_Source records_.
━━━━━━━━━━

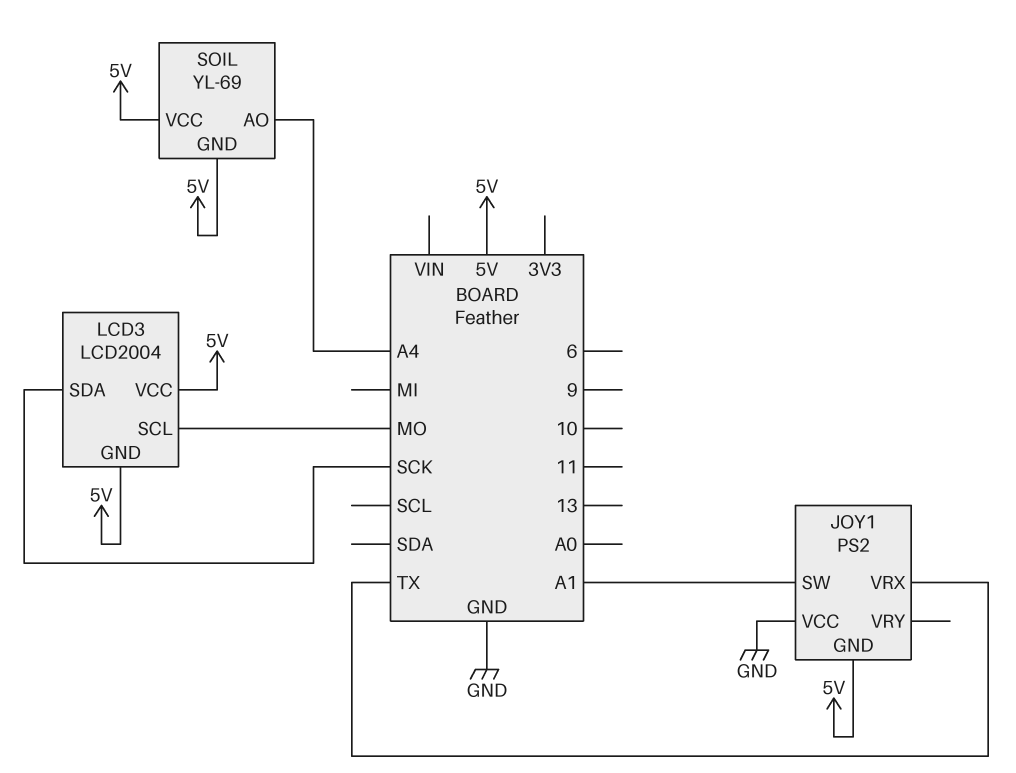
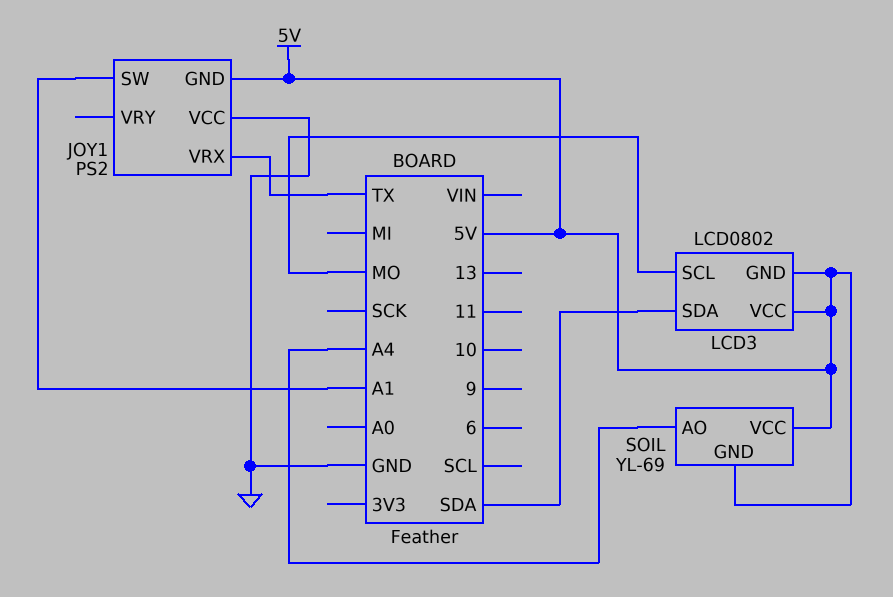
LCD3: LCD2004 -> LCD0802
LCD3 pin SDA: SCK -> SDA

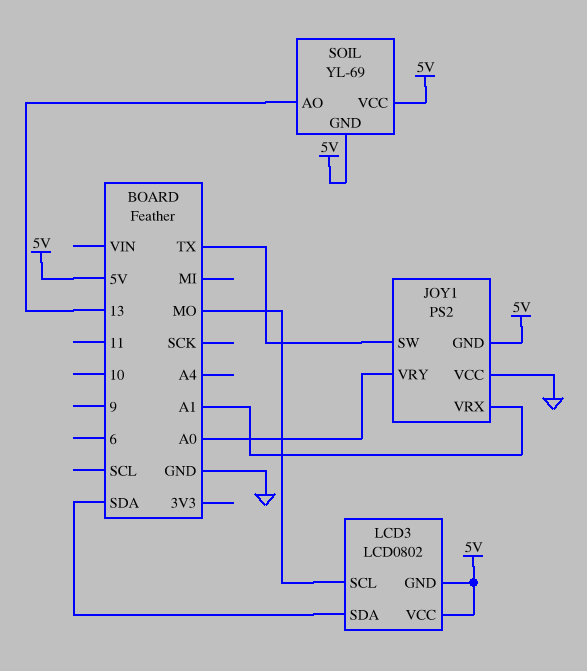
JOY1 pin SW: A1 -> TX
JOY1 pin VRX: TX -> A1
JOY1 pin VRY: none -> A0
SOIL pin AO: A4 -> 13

━━━━━━━━━━

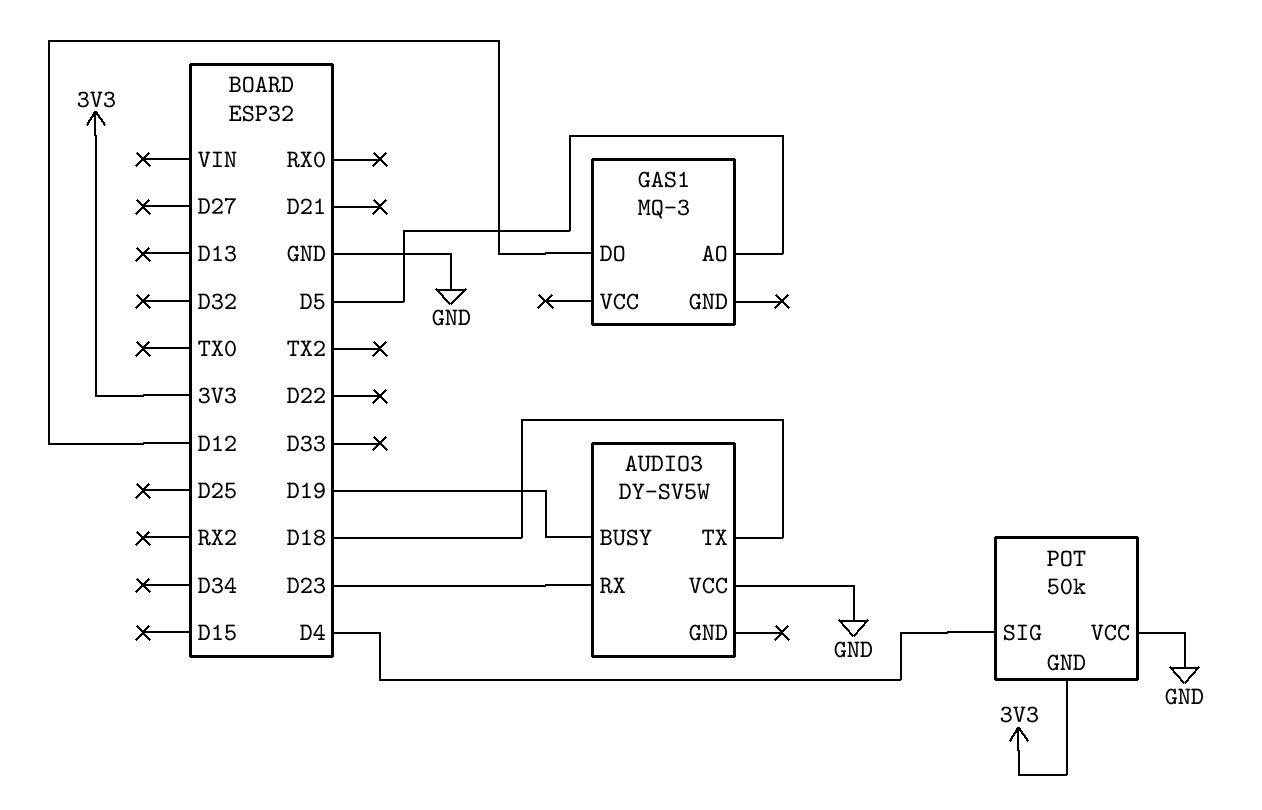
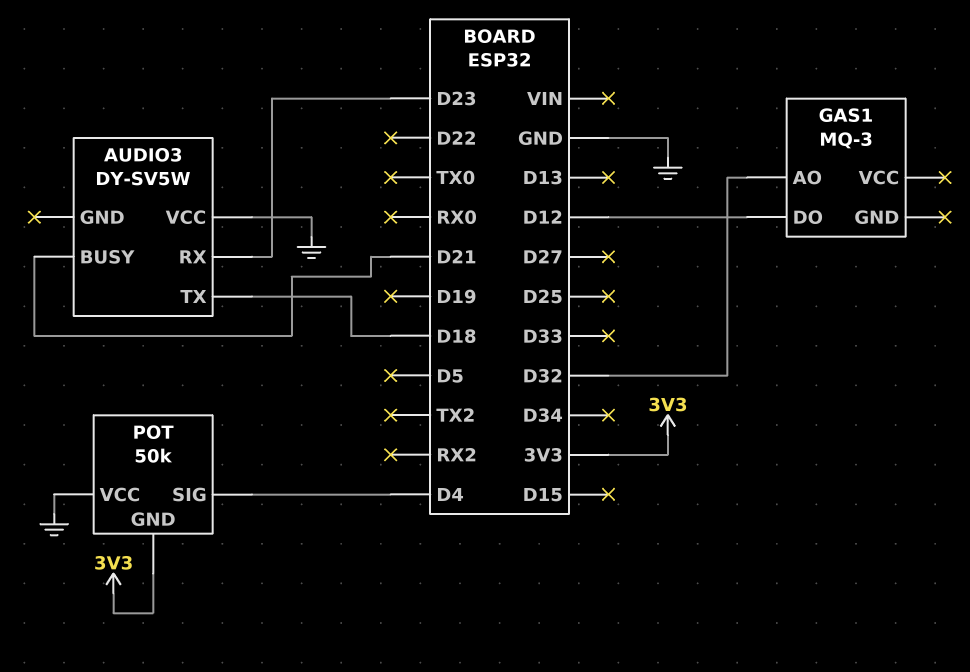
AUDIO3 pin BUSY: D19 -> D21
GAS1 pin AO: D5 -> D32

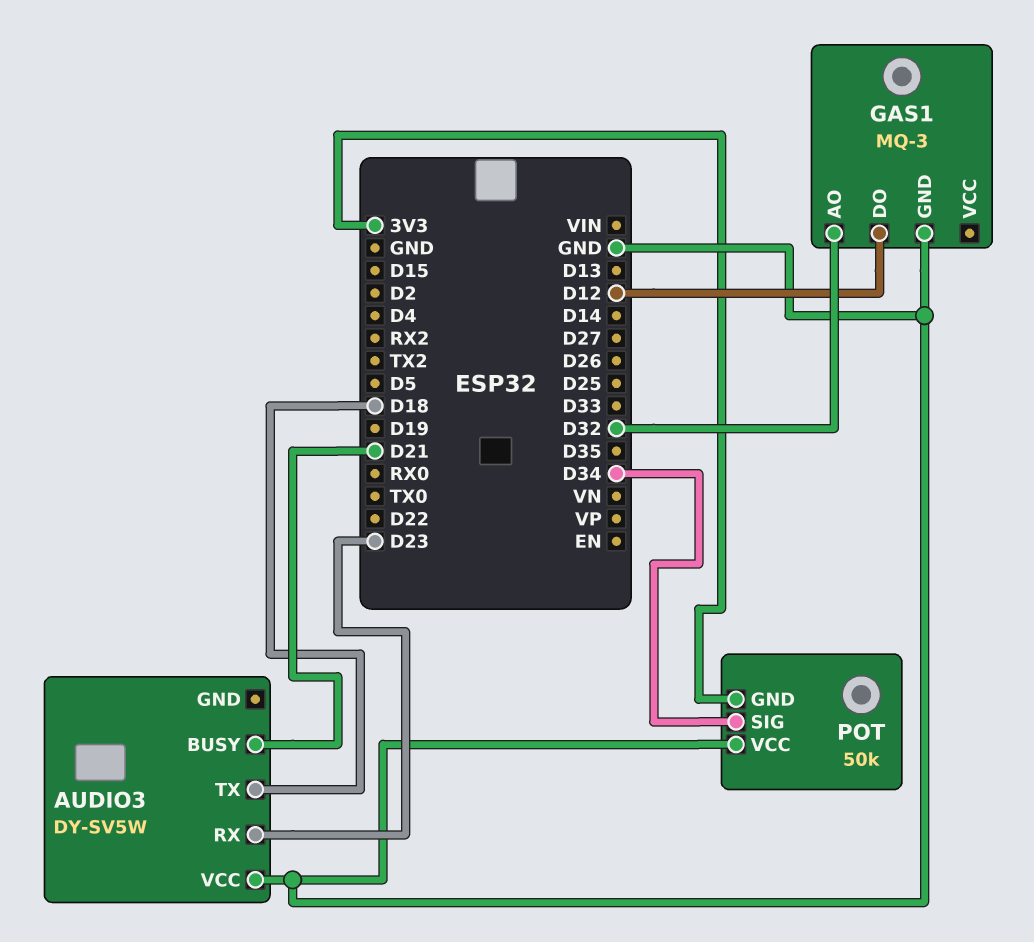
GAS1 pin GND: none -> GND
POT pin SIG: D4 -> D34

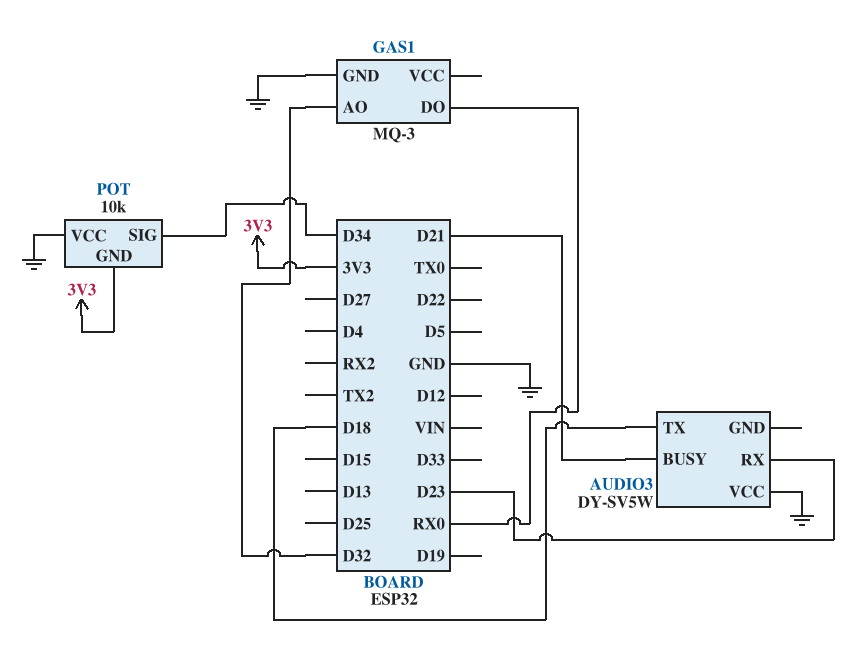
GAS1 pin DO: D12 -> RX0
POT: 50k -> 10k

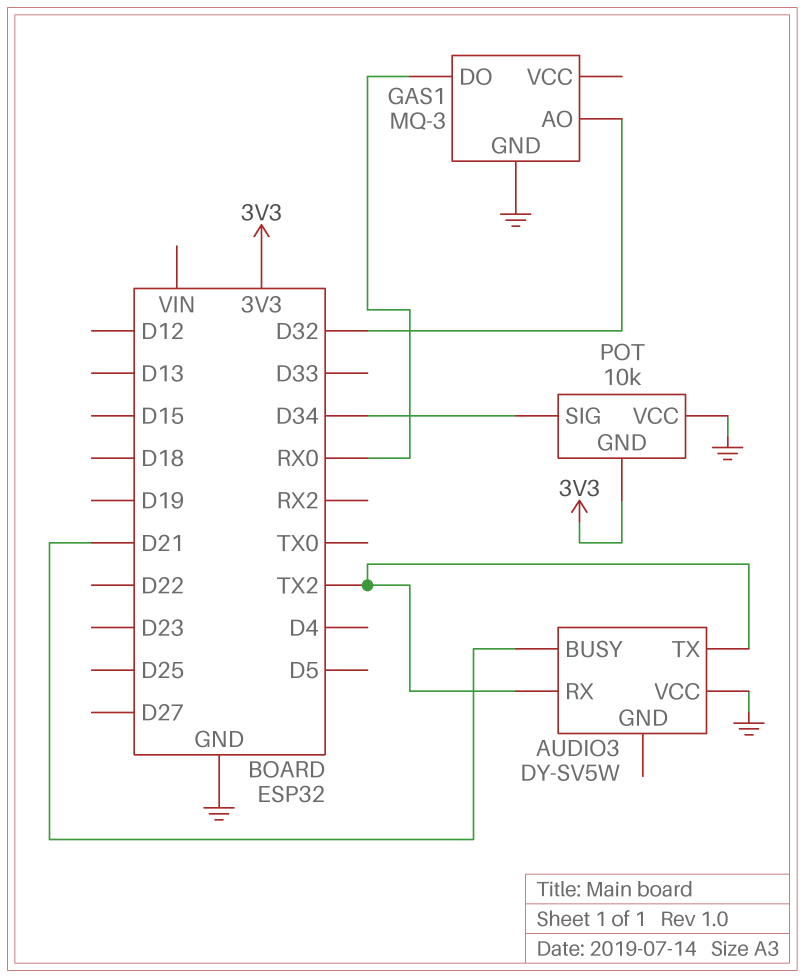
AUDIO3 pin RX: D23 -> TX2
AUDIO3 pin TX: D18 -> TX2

━━━━━━━━━━

_What is being asked_.
If a line of the data above contains "none", copy it out.

_Response to this task_.
JOY1 pin VRY: none -> A0
GAS1 pin GND: none -> GND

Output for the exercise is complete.